Retype the line where "pink cross: (88, 398)" appears and each line that follows it down to the last line of the records below. Leave the pictures out.

::: Records for processing

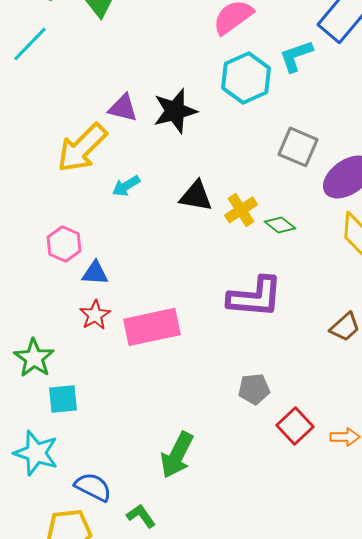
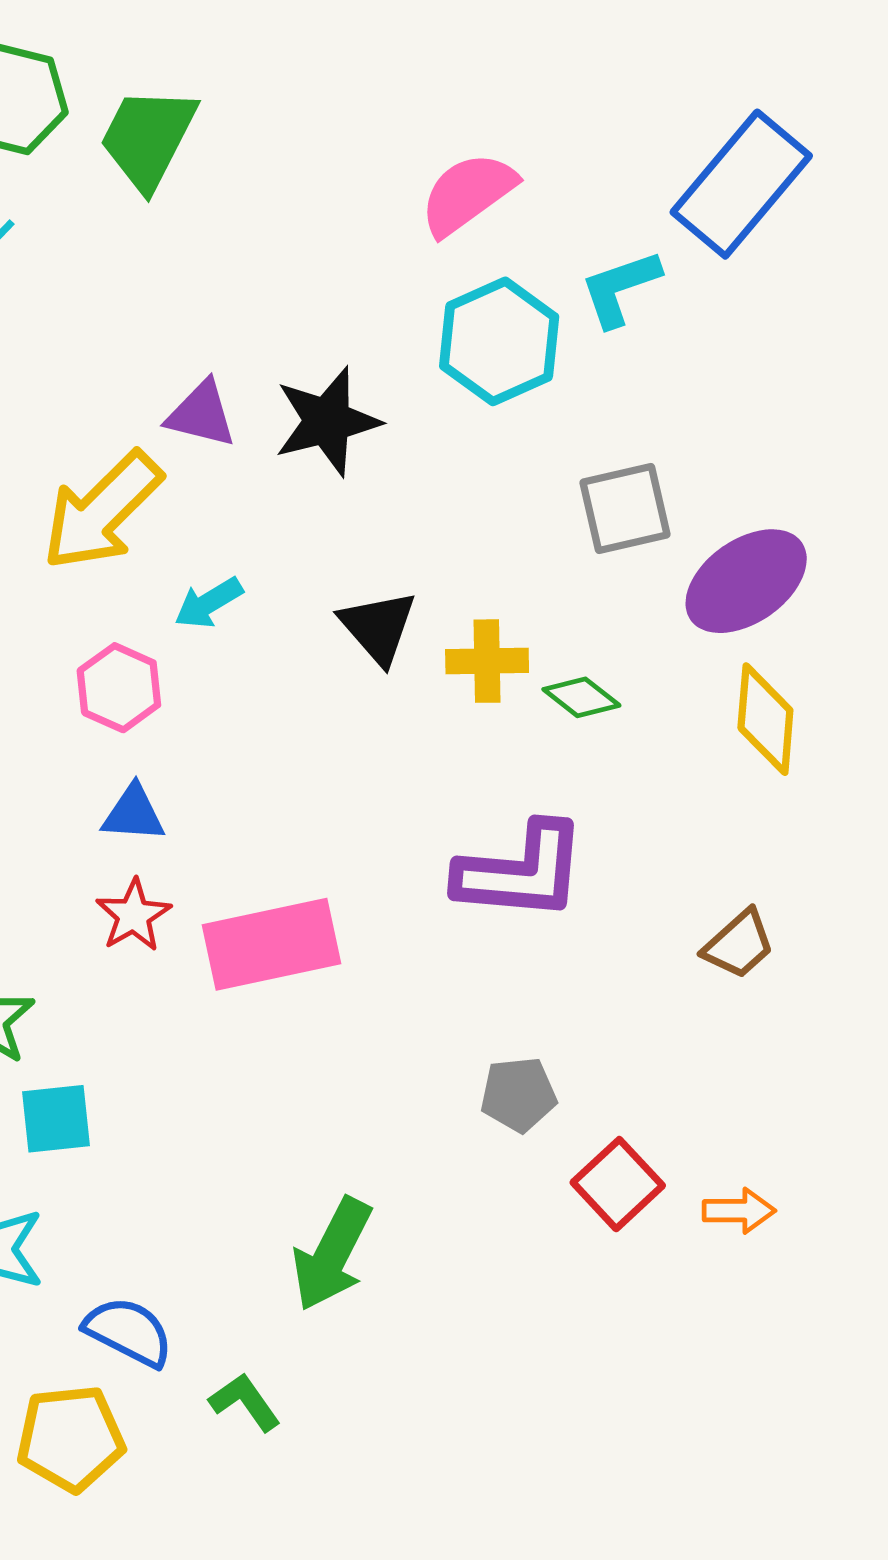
gray square: (298, 147) -> (625, 508), turned -36
black triangle: (196, 196) -> (378, 627), turned 39
yellow cross: (241, 210) -> (487, 661), turned 32
pink hexagon: (64, 244) -> (119, 688), moved

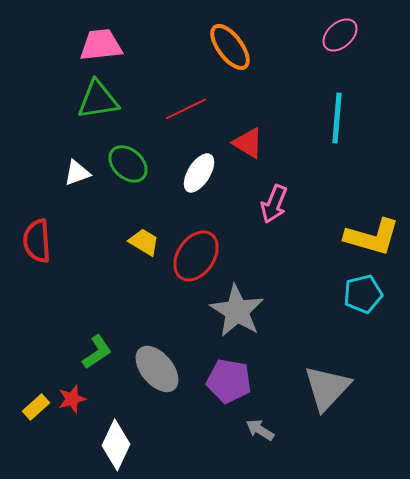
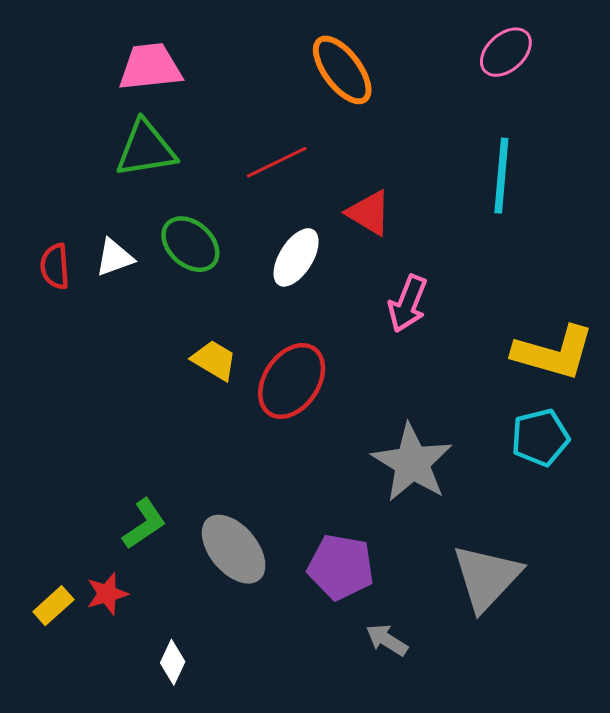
red semicircle: (37, 241) -> (55, 266), moved, size x0.7
gray star: (237, 311) -> (412, 463), moved
white diamond: (116, 445) -> (173, 662), size x0.6

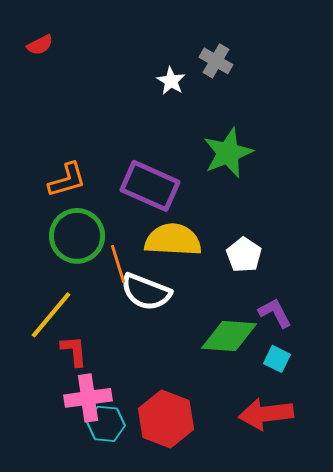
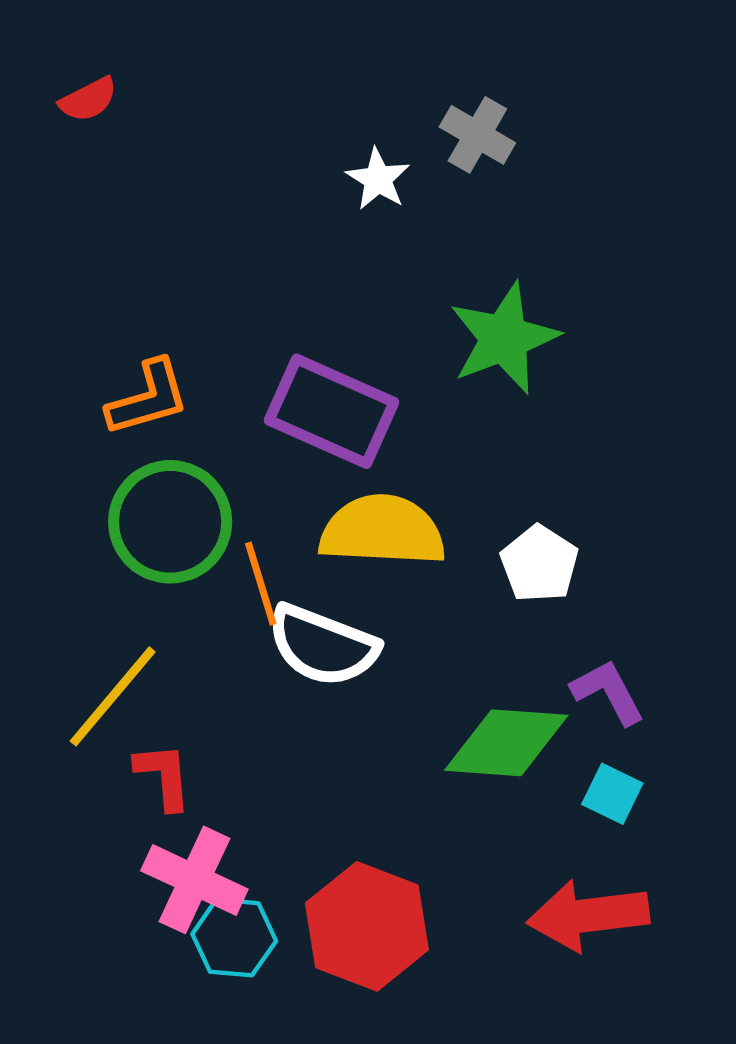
pink cross: (88, 398) -> (194, 880), turned 33

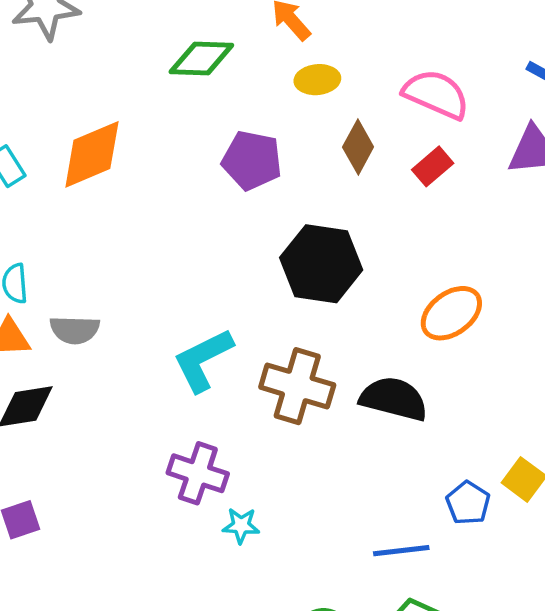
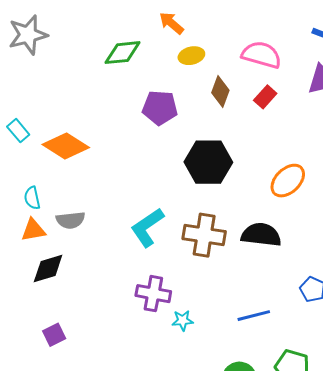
orange diamond: (92, 154) -> (66, 146), moved, turned 63
blue line: (401, 551) -> (254, 316), moved

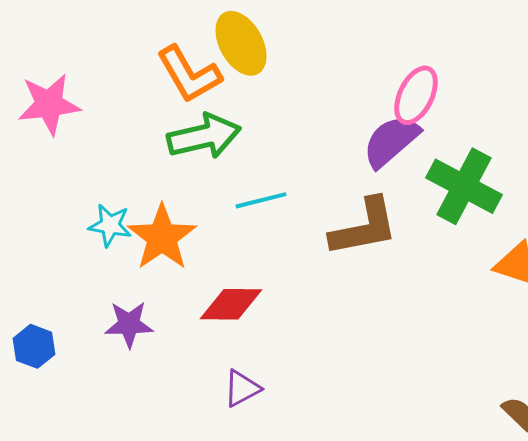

::::::

### Answer box
pink cross: (88, 398) -> (194, 880), turned 33

orange diamond: (92, 154) -> (66, 146), moved, turned 63
blue line: (401, 551) -> (254, 316), moved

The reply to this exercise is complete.